- Requirement -
What you return must be an exact copy of the lines in the listing below between the line holding "camera: 10 degrees right, 5 degrees up" and the line holding "camera: 15 degrees left, 5 degrees down", inclusive, and nothing more.

- Data supplied -

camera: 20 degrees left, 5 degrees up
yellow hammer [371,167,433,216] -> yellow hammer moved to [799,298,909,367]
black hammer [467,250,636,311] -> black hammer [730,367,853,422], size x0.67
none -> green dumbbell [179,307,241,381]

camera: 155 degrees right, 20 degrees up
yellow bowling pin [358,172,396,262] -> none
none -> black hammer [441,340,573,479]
--
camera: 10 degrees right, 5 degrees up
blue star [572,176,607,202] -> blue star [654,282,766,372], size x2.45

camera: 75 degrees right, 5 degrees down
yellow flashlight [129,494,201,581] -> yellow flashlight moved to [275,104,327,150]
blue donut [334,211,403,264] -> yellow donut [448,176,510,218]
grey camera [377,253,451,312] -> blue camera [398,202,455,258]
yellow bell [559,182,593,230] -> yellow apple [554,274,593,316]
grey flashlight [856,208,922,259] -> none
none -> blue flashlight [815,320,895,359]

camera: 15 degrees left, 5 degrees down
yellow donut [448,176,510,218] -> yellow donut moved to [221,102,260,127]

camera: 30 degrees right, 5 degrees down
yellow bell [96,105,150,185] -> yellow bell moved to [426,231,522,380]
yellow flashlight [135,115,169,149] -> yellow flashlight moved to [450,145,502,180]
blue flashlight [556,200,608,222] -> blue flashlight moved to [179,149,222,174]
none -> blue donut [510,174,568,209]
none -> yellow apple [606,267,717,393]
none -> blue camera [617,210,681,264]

- Task solution -
camera: 10 degrees right, 5 degrees up
blue star [572,176,607,202] -> blue star [654,282,766,372], size x2.45

camera: 75 degrees right, 5 degrees down
yellow flashlight [129,494,201,581] -> yellow flashlight moved to [275,104,327,150]
blue donut [334,211,403,264] -> yellow donut [448,176,510,218]
grey camera [377,253,451,312] -> blue camera [398,202,455,258]
yellow bell [559,182,593,230] -> yellow apple [554,274,593,316]
grey flashlight [856,208,922,259] -> none
none -> blue flashlight [815,320,895,359]

camera: 15 degrees left, 5 degrees down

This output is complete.